======== Given data ========

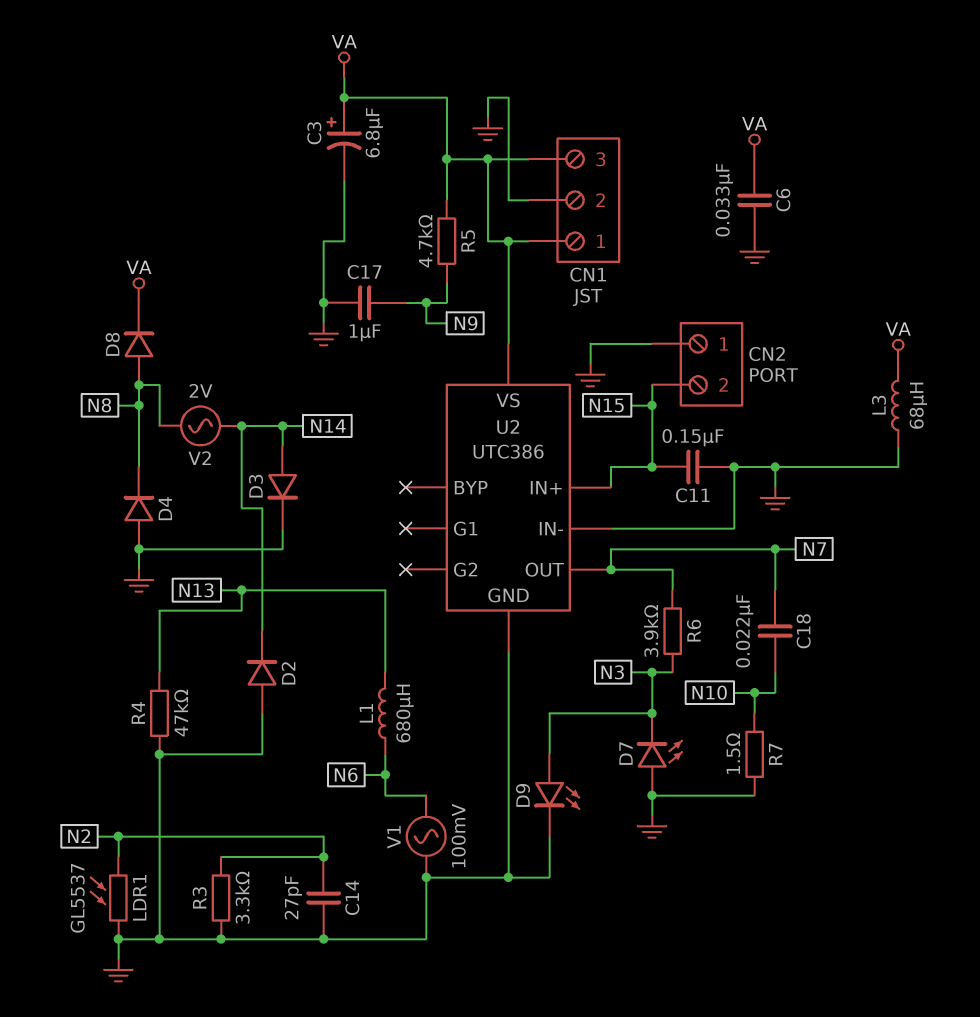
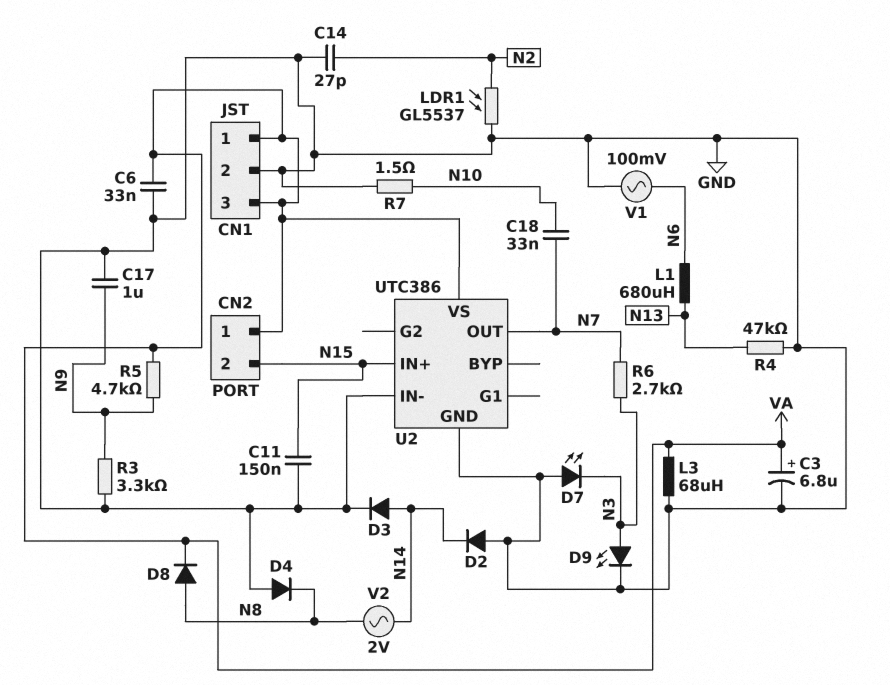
C18: 22nF (N7, N10) -> 33nF (N7, N10)
CN2 pin 1: GND -> VA
R3: 3.3k (GND, N2) -> 3.3k (GND, N9)
R6: 3.9k (N3, N7) -> 2.7k (N3, N7)

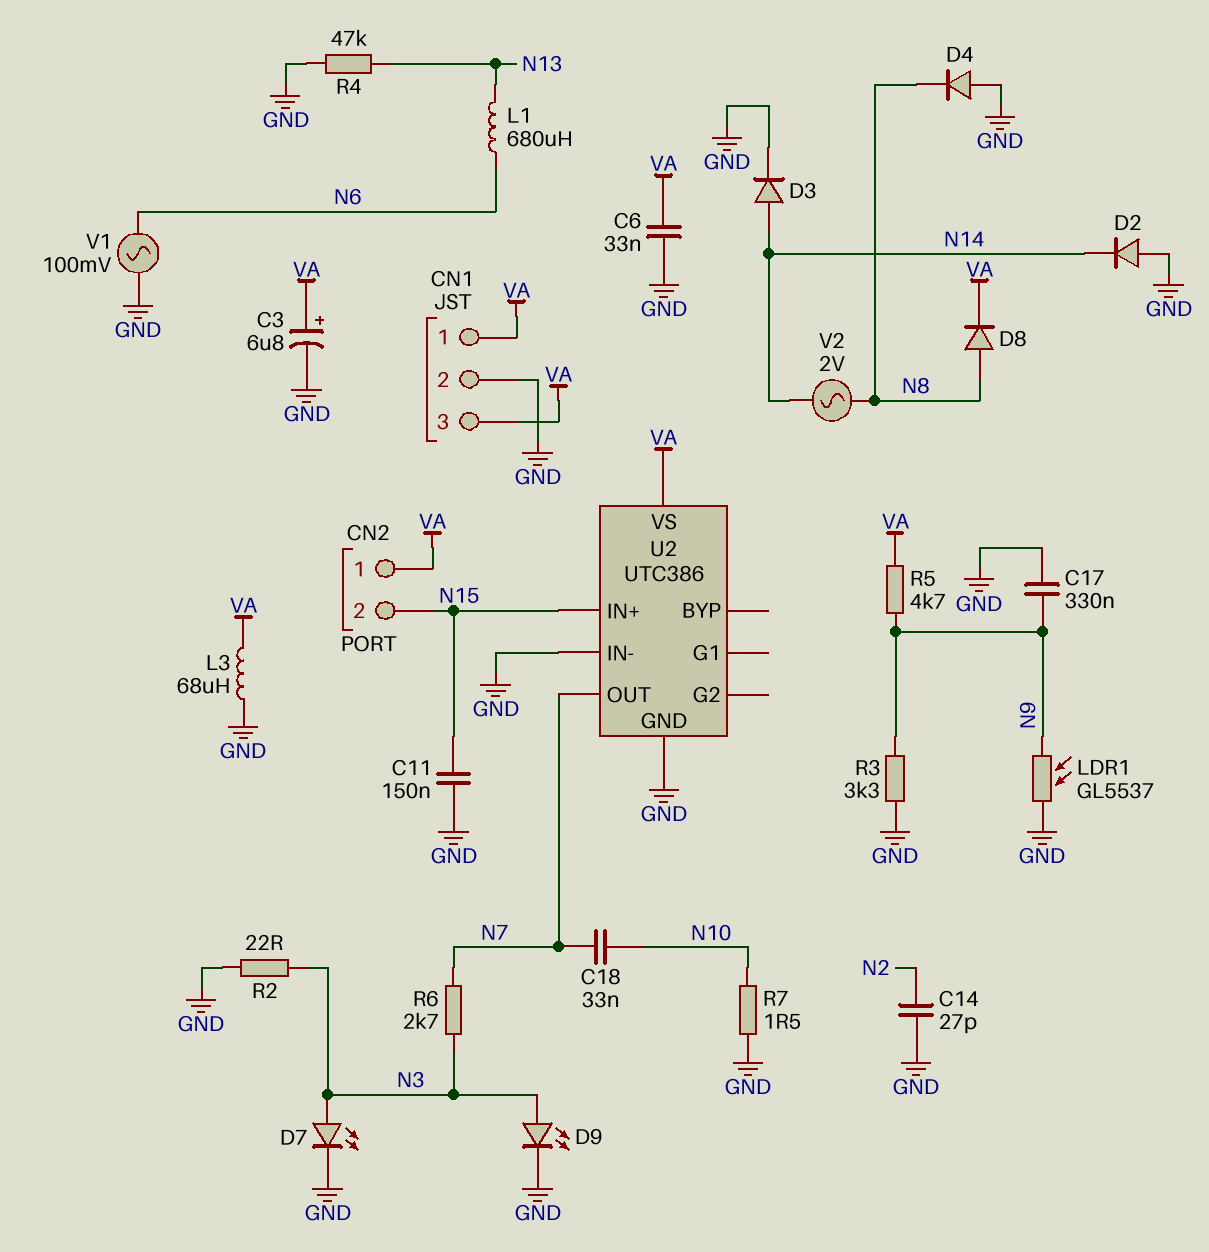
C17: 1uF (GND, N9) -> 330nF (GND, N9)
D7: LED (A GND, K N3) -> LED (A N3, K GND)
LDR1: GL5537 (GND, N2) -> GL5537 (GND, N9)
R2: none -> 22 (GND, N3)

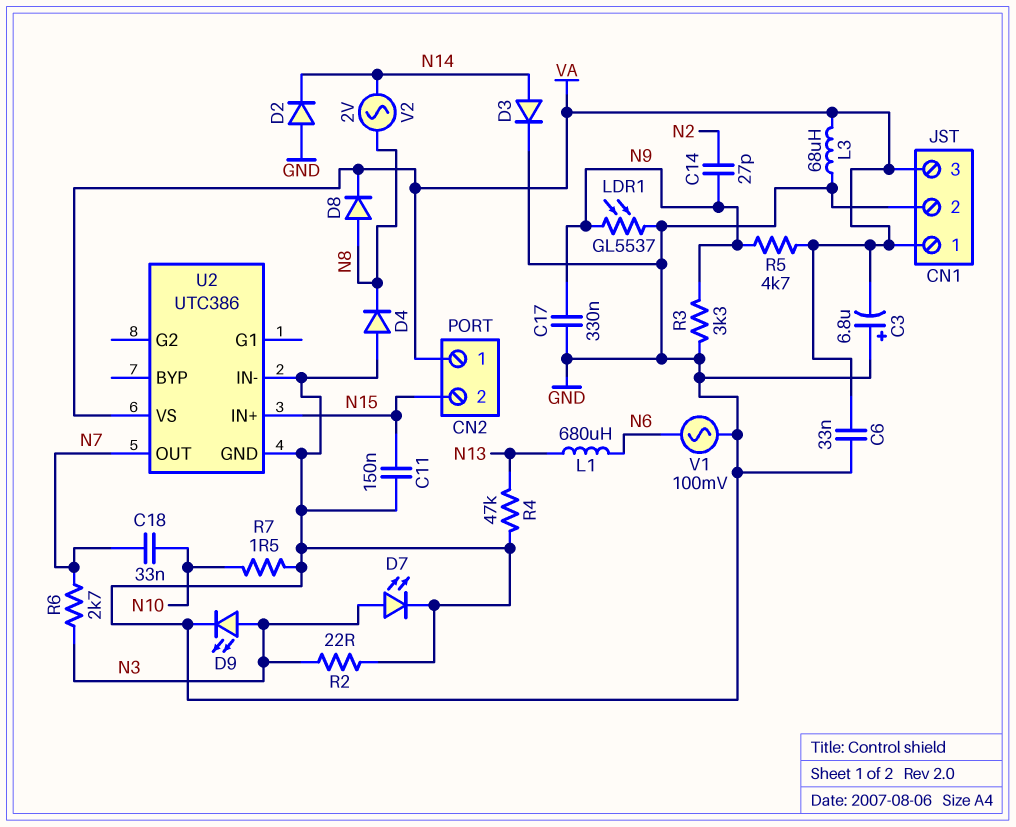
C3: 6.8uF (plus VA, minus GND) -> 6.8uF (plus GND, minus VA)
C14: 27pF (GND, N2) -> 27pF (N2, N9)

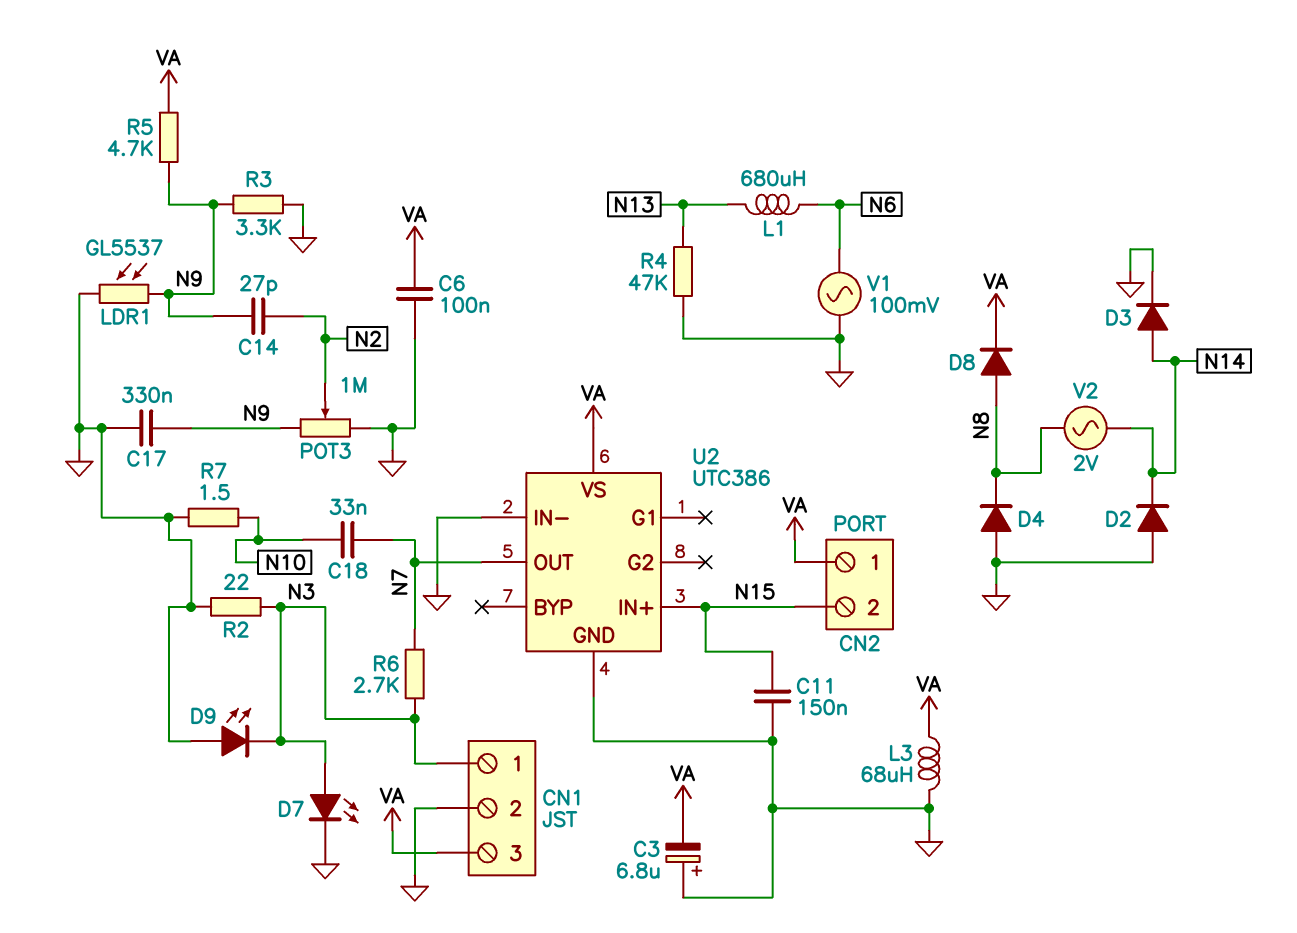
C6: 33nF (GND, VA) -> 100nF (GND, VA)
CN1 pin 1: VA -> N3
D9: LED (A N3, K GND) -> LED (A GND, K N3)
POT3: none -> 1M (GND, N9, wiper N2)

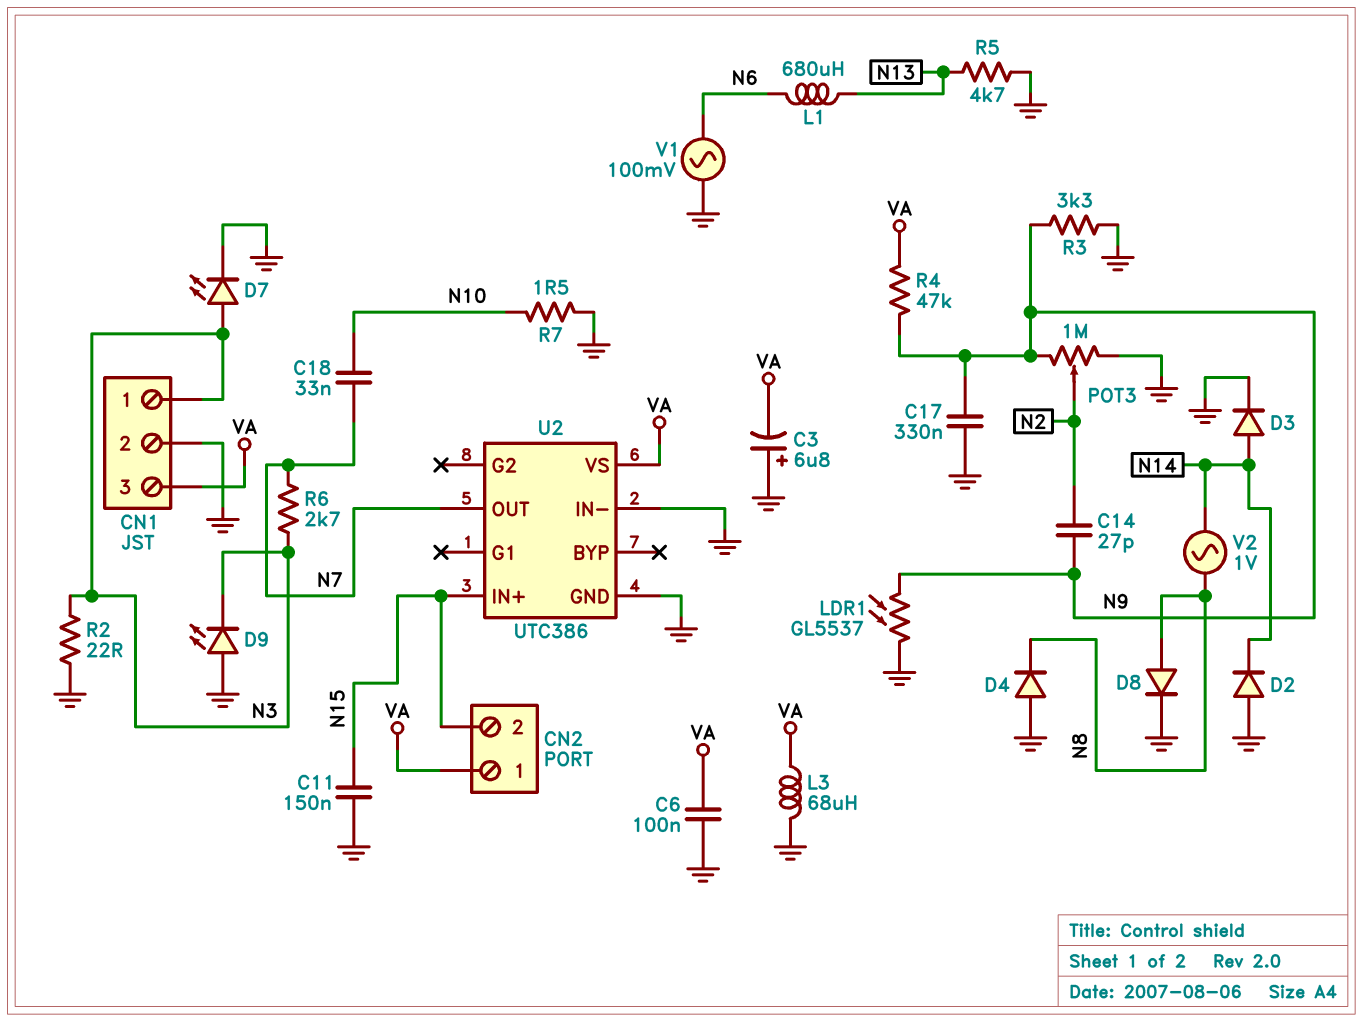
D8: diode (A N8, K VA) -> diode (A N8, K GND)
R4: 47k (GND, N13) -> 47k (N9, VA)
R5: 4.7k (N9, VA) -> 4.7k (GND, N13)
V2: AC 2V (N8, N14) -> AC 1V (N8, N14)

========

Work item: Only lines with the word "none" are wanted, so copy each one from the records.

Problem solution:
R2: none -> 22 (GND, N3)
POT3: none -> 1M (GND, N9, wiper N2)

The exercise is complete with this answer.